What to produce:
Identify every line in the listing below that contains the string "TimeSignature", and copy each of those lines out in full.

Material supplied:
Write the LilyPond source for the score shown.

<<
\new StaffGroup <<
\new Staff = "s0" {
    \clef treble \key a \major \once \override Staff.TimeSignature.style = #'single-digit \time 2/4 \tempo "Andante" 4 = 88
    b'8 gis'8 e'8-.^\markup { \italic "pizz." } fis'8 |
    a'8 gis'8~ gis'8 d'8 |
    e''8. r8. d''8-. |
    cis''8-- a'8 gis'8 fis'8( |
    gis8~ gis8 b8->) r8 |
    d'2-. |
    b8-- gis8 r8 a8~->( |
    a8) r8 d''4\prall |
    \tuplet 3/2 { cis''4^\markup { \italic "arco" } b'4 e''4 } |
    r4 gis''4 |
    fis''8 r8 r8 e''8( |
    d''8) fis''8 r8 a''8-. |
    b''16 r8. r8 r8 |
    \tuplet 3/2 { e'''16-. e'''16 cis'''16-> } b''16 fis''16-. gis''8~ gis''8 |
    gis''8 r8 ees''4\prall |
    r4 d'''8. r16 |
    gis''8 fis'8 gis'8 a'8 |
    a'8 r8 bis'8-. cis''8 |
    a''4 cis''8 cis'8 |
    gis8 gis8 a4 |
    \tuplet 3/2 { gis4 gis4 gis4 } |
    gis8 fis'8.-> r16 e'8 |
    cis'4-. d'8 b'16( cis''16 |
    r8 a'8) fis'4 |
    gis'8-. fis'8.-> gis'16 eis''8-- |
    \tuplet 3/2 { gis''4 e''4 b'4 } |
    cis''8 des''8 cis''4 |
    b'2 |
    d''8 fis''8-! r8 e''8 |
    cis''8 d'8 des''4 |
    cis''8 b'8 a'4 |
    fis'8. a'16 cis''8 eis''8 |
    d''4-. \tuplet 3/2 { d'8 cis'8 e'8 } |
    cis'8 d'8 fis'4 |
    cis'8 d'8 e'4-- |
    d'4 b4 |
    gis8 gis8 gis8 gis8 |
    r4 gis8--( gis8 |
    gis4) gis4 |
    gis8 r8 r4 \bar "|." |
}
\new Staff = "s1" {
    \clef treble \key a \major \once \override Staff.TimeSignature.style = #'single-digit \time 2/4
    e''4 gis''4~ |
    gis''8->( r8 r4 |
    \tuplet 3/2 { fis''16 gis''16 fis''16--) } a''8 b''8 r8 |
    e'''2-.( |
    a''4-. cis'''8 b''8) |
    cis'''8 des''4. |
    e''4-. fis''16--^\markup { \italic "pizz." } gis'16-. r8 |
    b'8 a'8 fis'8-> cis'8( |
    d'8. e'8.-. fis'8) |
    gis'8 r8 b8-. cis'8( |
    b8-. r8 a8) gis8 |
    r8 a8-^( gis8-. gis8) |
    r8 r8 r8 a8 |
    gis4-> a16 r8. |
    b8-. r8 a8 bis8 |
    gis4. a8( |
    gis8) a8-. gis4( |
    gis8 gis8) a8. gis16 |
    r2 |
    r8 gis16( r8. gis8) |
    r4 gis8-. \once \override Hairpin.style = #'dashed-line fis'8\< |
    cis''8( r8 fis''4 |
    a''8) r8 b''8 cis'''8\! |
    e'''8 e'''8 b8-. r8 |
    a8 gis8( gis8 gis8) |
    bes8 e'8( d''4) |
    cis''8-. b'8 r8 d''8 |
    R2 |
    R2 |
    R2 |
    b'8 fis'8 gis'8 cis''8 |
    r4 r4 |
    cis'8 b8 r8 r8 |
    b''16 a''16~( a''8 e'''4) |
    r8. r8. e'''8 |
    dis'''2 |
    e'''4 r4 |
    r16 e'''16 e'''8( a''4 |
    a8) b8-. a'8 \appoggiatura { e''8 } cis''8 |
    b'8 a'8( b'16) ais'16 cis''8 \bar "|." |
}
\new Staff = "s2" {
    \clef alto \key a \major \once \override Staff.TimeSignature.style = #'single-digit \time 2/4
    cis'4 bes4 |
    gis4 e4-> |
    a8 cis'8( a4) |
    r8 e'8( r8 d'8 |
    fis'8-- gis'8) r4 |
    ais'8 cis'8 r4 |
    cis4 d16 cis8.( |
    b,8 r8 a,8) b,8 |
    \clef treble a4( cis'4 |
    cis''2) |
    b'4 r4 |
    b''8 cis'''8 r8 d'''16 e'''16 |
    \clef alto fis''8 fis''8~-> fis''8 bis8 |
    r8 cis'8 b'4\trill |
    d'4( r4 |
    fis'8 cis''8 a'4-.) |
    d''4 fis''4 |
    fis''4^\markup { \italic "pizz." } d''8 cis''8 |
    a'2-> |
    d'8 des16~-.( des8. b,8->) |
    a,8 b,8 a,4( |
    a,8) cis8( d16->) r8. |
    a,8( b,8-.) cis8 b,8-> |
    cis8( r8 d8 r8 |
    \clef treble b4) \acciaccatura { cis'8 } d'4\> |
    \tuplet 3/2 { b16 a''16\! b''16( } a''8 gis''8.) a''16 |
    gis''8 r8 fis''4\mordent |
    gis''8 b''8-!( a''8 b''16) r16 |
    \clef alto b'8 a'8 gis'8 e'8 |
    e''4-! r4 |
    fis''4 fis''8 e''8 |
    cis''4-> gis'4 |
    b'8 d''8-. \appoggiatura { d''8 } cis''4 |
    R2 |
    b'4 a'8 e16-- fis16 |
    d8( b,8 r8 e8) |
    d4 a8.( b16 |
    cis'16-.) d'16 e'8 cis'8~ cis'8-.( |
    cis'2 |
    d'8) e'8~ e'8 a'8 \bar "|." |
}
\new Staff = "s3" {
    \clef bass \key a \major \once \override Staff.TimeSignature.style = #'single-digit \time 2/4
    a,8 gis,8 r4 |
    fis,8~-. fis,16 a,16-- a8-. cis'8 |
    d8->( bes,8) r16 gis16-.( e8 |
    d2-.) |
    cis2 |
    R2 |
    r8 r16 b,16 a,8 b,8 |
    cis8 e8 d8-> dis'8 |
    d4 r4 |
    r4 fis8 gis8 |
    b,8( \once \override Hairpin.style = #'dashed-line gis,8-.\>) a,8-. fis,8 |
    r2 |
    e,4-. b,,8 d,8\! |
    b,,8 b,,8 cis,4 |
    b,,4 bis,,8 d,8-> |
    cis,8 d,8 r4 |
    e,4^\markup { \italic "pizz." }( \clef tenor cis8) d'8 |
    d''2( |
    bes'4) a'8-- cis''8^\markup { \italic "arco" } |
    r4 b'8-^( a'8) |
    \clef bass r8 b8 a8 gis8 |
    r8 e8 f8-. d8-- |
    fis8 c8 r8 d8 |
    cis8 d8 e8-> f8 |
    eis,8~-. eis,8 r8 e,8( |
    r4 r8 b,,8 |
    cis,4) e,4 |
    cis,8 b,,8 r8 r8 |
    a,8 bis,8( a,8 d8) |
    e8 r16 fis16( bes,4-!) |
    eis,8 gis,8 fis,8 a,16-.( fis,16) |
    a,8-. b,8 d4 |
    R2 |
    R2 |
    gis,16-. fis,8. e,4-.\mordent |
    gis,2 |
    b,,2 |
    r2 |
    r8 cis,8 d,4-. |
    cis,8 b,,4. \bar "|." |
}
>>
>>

Exercise result:
    \clef treble \key a \major \once \override Staff.TimeSignature.style = #'single-digit \time 2/4 \tempo "Andante" 4 = 88
    \clef treble \key a \major \once \override Staff.TimeSignature.style = #'single-digit \time 2/4
    \clef alto \key a \major \once \override Staff.TimeSignature.style = #'single-digit \time 2/4
    \clef bass \key a \major \once \override Staff.TimeSignature.style = #'single-digit \time 2/4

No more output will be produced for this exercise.